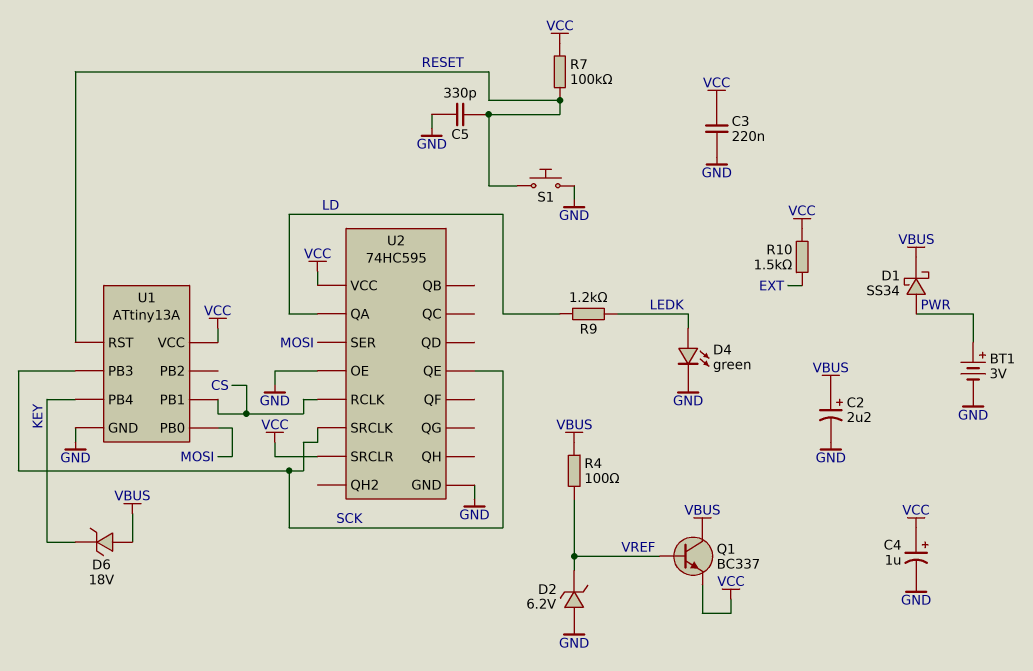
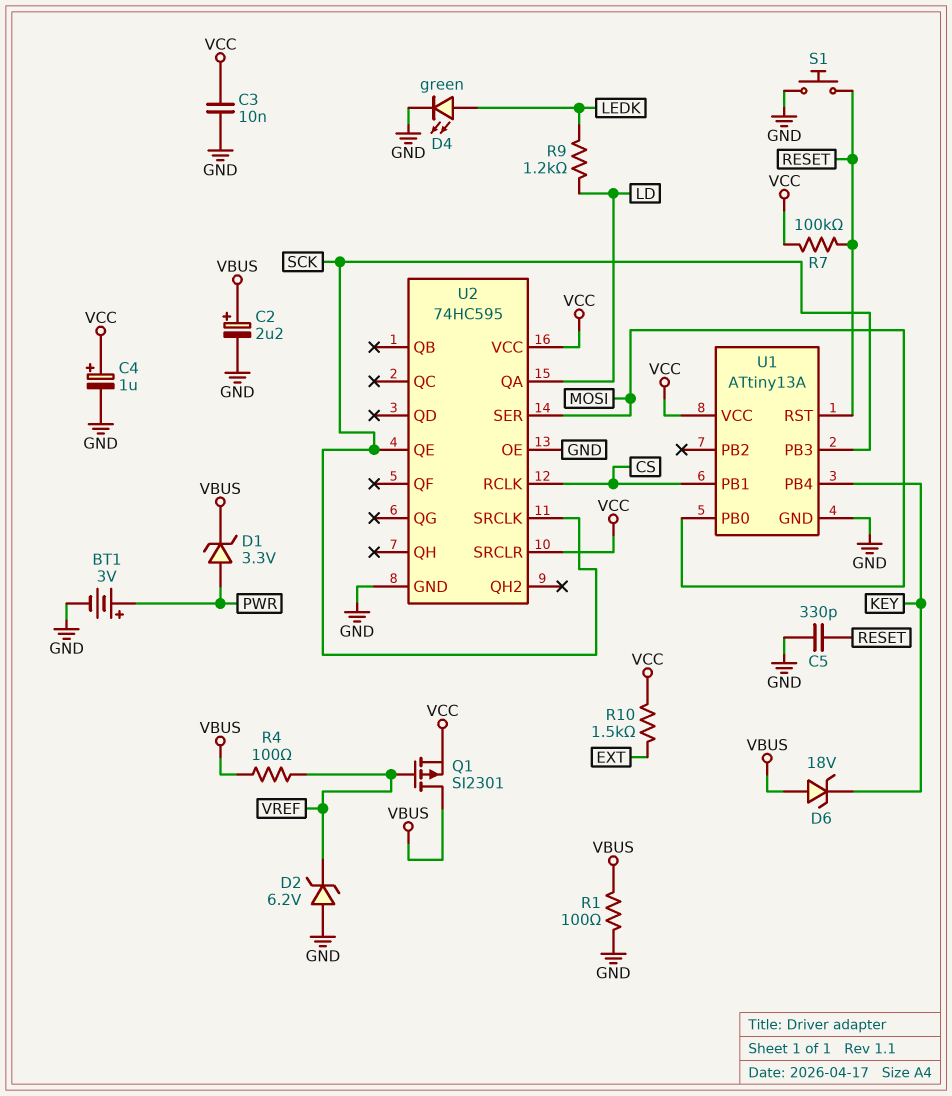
C3: 220nF (GND, VCC) -> 10nF (GND, VCC)
D1: schottky SS34 (A PWR, K VBUS) -> zener 3.3V (A PWR, K VBUS)
Q1: NPN BC337 (B VREF, C VBUS, E VCC) -> PMOS SI2301 (G VREF, D VBUS, S VCC)
R1: none -> 100 (GND, VBUS)

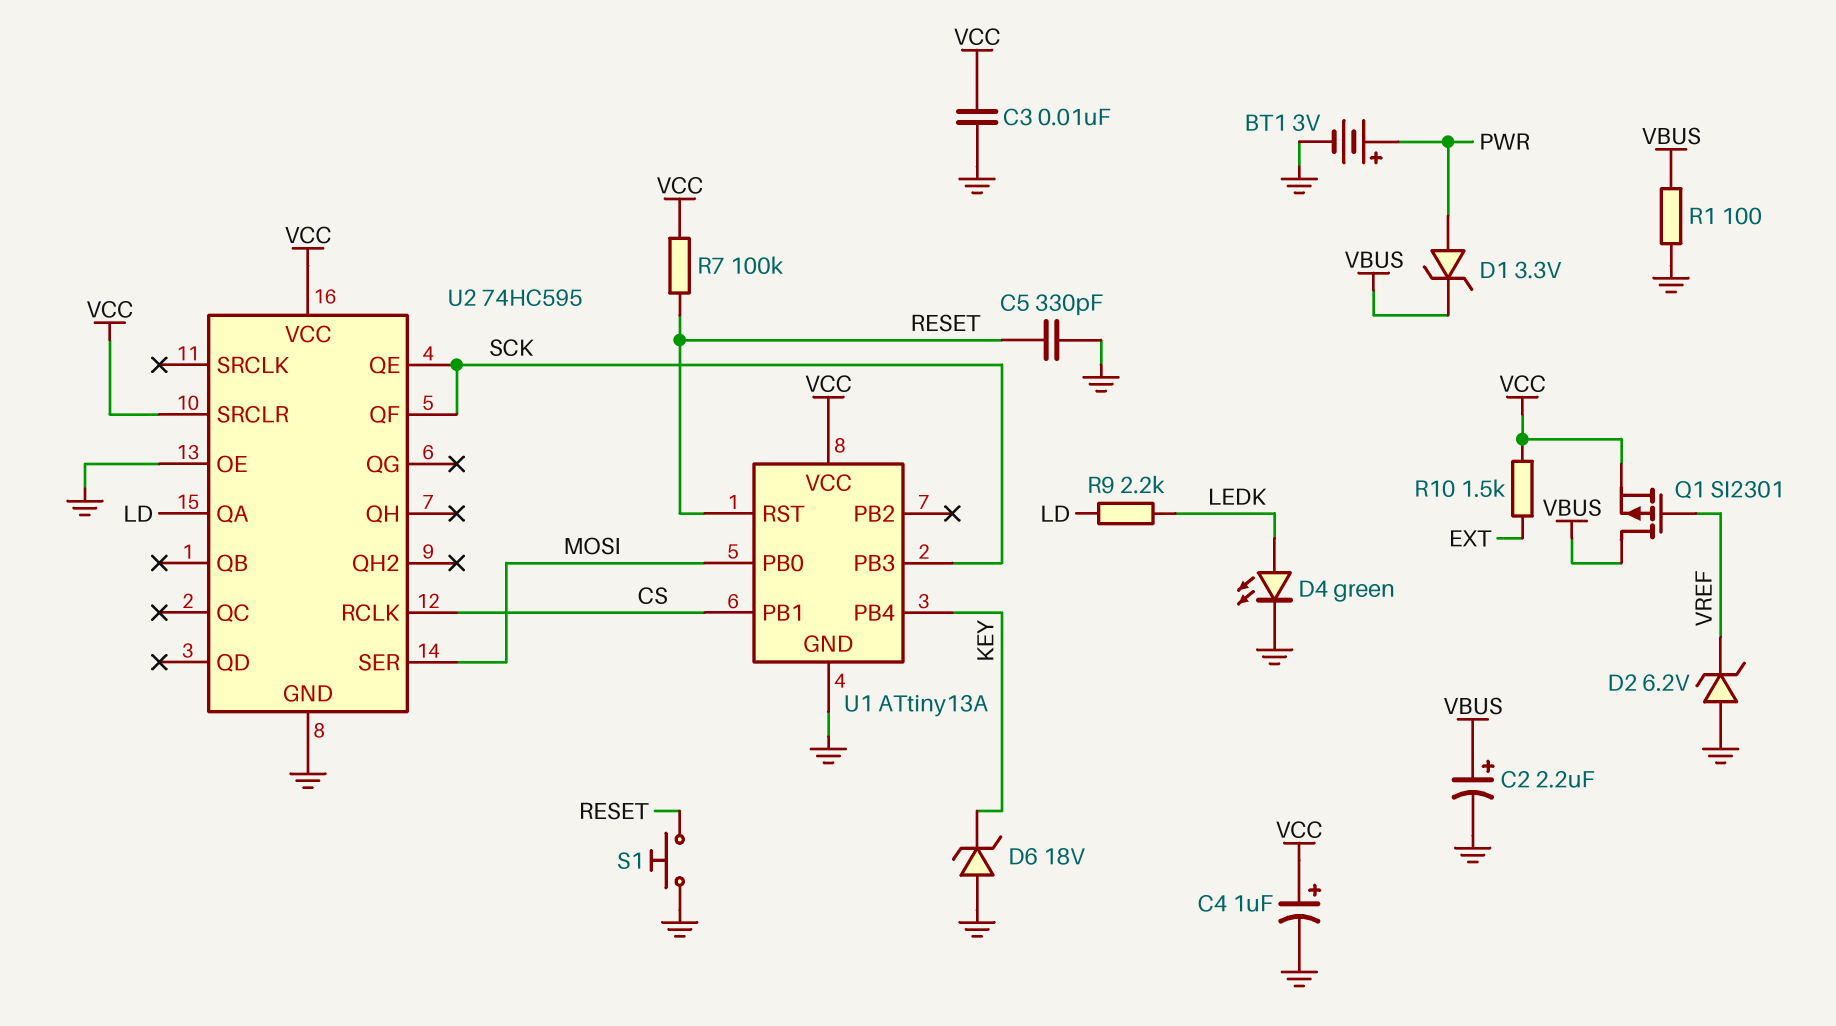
D6: zener 18V (A VBUS, K KEY) -> zener 18V (A GND, K KEY)
R4: 100 (VBUS, VREF) -> none
R9: 1.2k (LD, LEDK) -> 2.2k (LD, LEDK)
U2 pin QF: none -> SCK
U2 pin SRCLK: SCK -> none

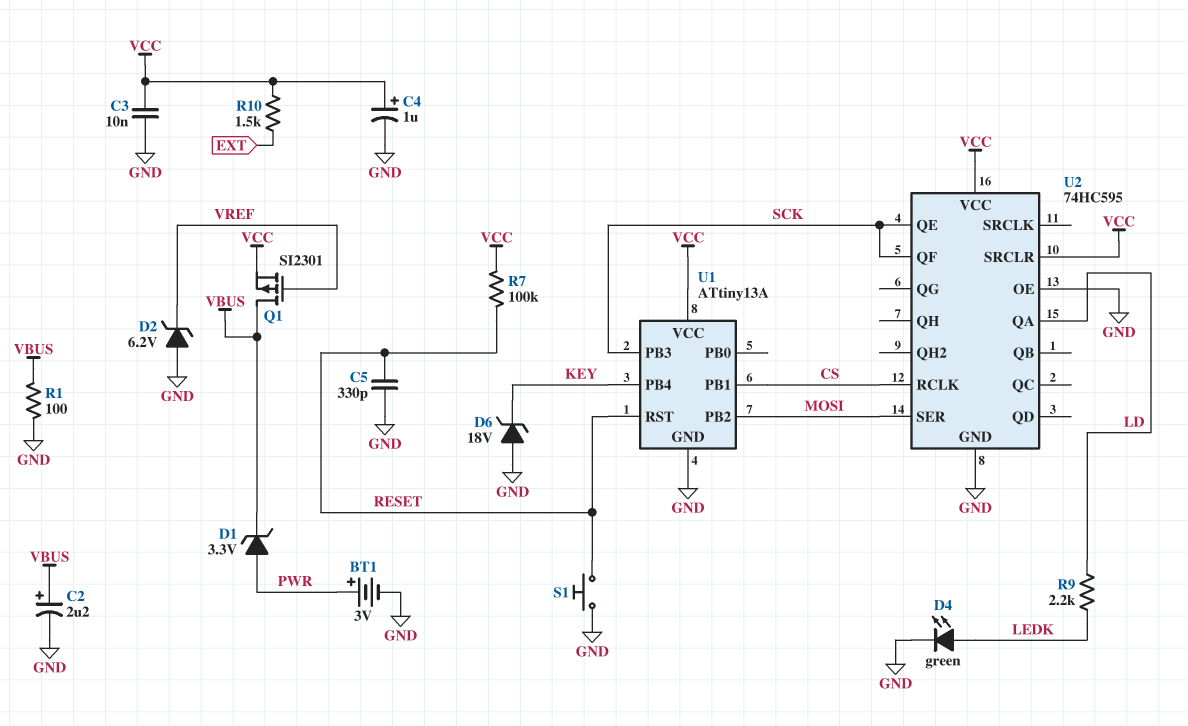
U1 pin PB0: MOSI -> none
U1 pin PB2: none -> MOSI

What to do: Search the data for "VBUS" and list every line in which it occurs.

Answer space:
D1: schottky SS34 (A PWR, K VBUS) -> zener 3.3V (A PWR, K VBUS)
Q1: NPN BC337 (B VREF, C VBUS, E VCC) -> PMOS SI2301 (G VREF, D VBUS, S VCC)
R1: none -> 100 (GND, VBUS)
D6: zener 18V (A VBUS, K KEY) -> zener 18V (A GND, K KEY)
R4: 100 (VBUS, VREF) -> none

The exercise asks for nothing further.